_Work task:_
Look through the listing for the word "orange". Copy each line that has it.

_Data extract:_

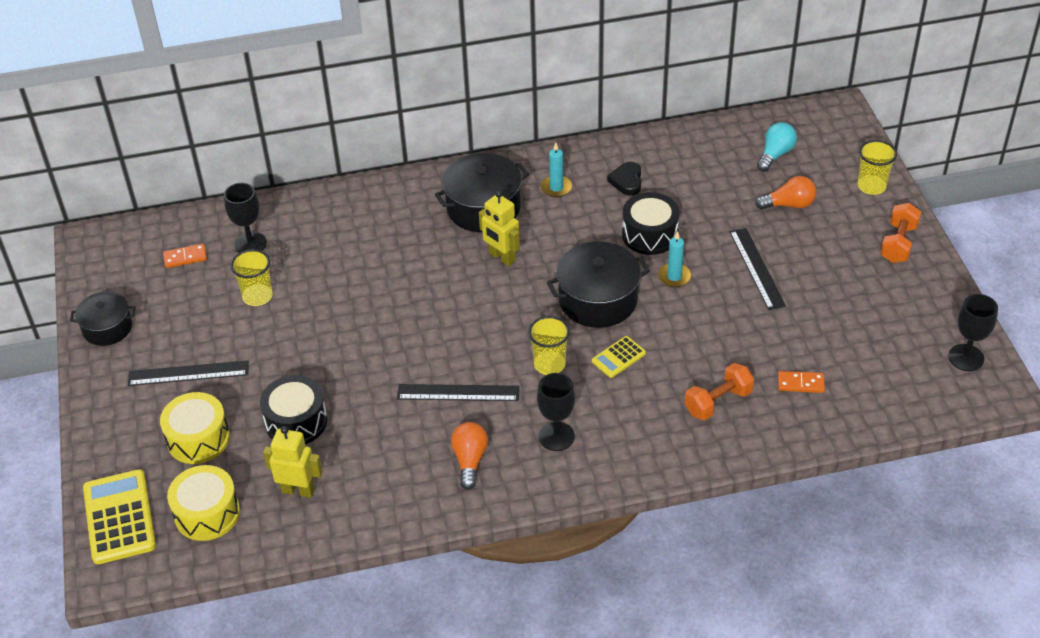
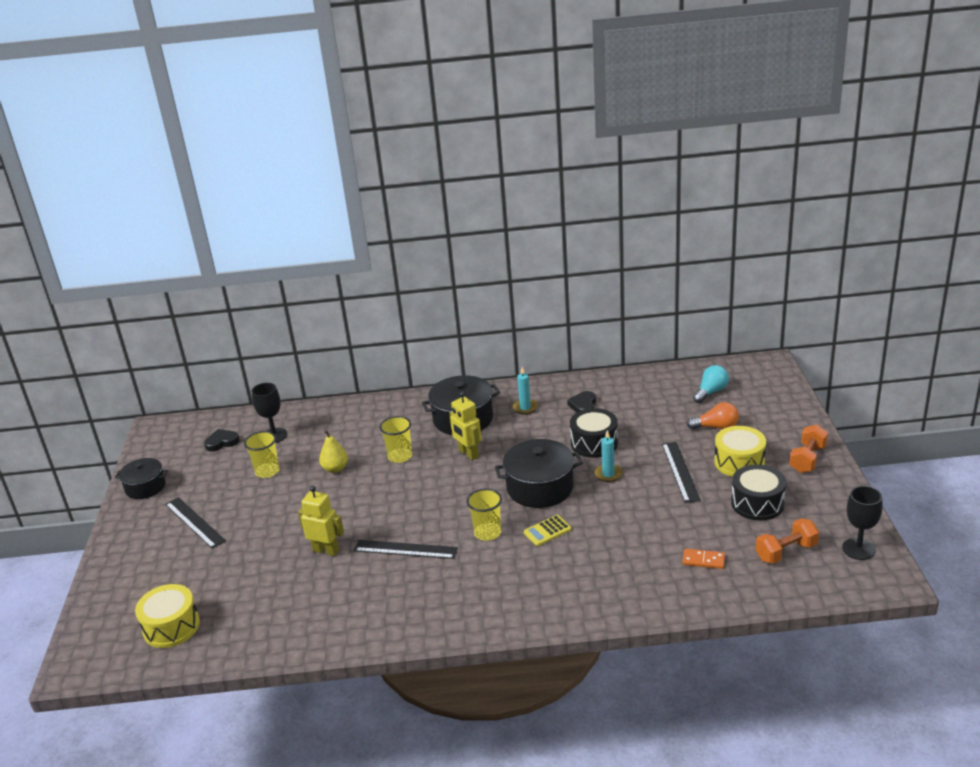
camera: 10 degrees right, 15 degrees down
yellow calculator [83,469,156,564] -> none
black ruler [128,360,249,386] -> black ruler turned 45 degrees clockwise [165,497,226,549]
yellow drum [160,392,230,464] -> yellow drum moved to [714,426,766,477]
orange domino [163,244,207,268] -> black heart [204,429,239,452]
black drum [260,375,327,444] -> black drum moved to [731,465,786,521]
yellow robot [263,426,323,498] -> yellow robot moved to [298,486,344,556]
orange light bulb [451,422,488,490] -> none
black goblet [537,373,575,451] -> none
orange dumbbell [685,363,754,420] -> orange dumbbell moved to [755,519,819,564]
yellow cup [857,140,897,195] -> yellow cup moved to [380,416,412,463]
none -> yellow pear [319,430,348,473]

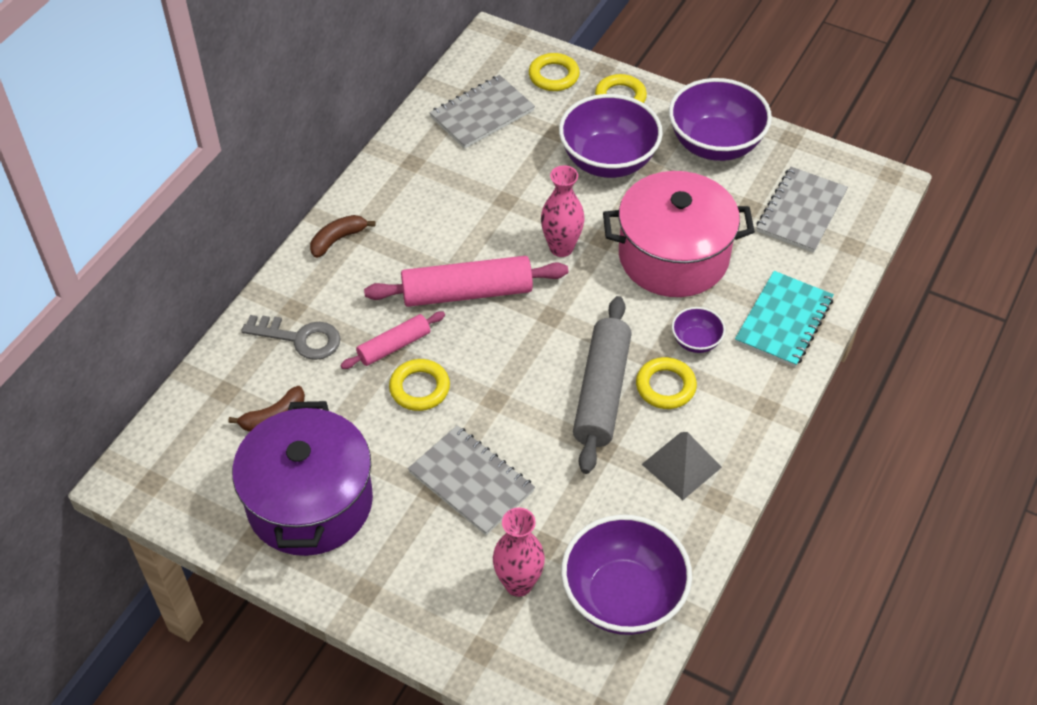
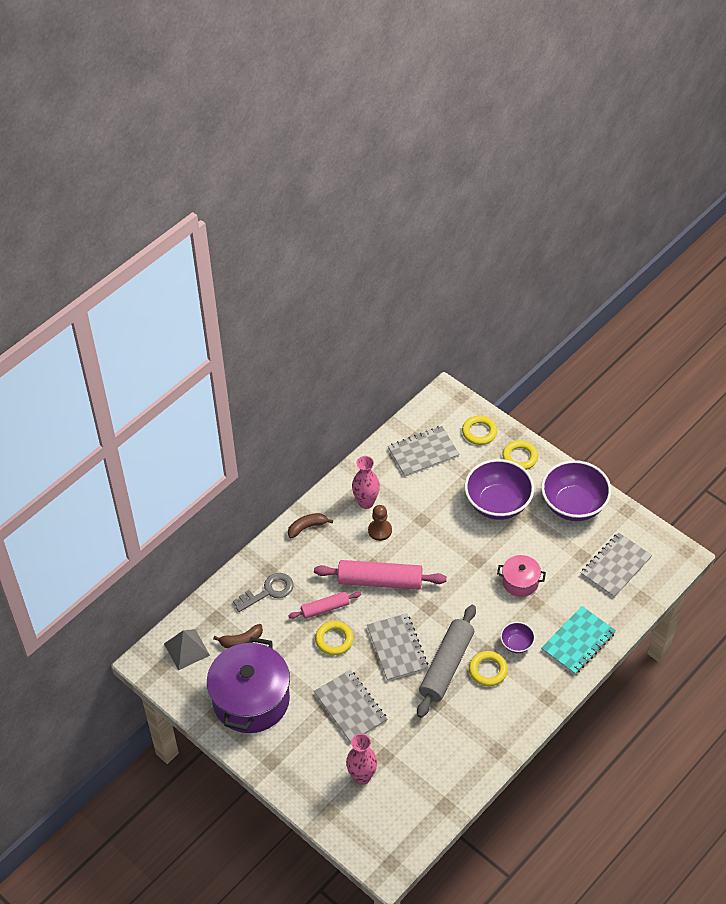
camera: 15 degrees right, 0 degrees up
grey key [241,315,340,360] -> grey key turned 60 degrees counterclockwise [233,573,294,612]
pink vase [541,165,584,257] -> pink vase moved to [352,456,380,509]
purple bowl [561,515,692,635] -> none
pink pot [603,171,755,297] -> pink pot [497,555,546,597], size x0.49
grey pyramid [642,432,722,500] -> grey pyramid moved to [164,629,210,670]
none -> grey notebook [367,613,429,681]
none -> brown pawn [368,505,392,541]

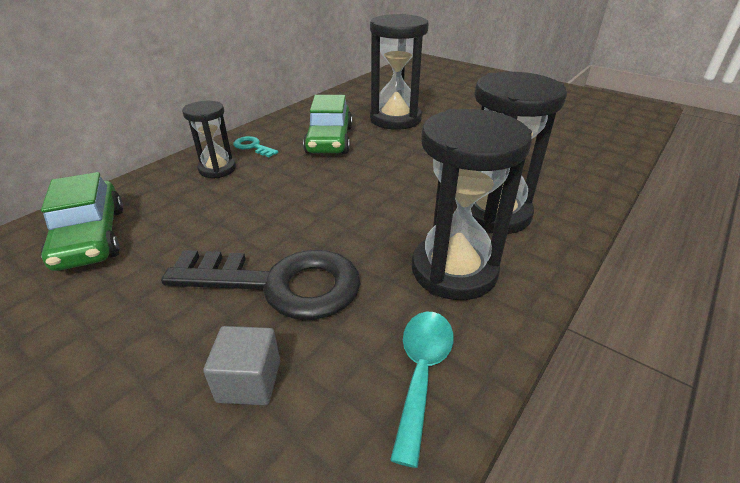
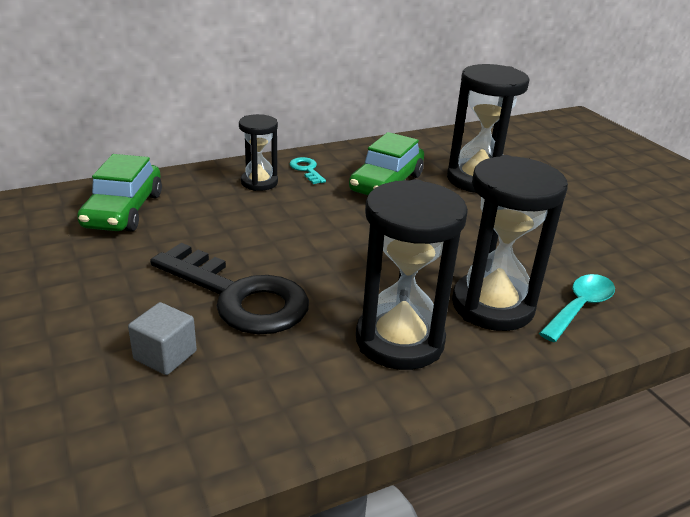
camera: 25 degrees right, 5 degrees down
turquoise spoon [390,312,454,468] -> turquoise spoon moved to [539,274,615,342]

_Answer box:_
orange domino [163,244,207,268] -> black heart [204,429,239,452]
orange light bulb [451,422,488,490] -> none
orange dumbbell [685,363,754,420] -> orange dumbbell moved to [755,519,819,564]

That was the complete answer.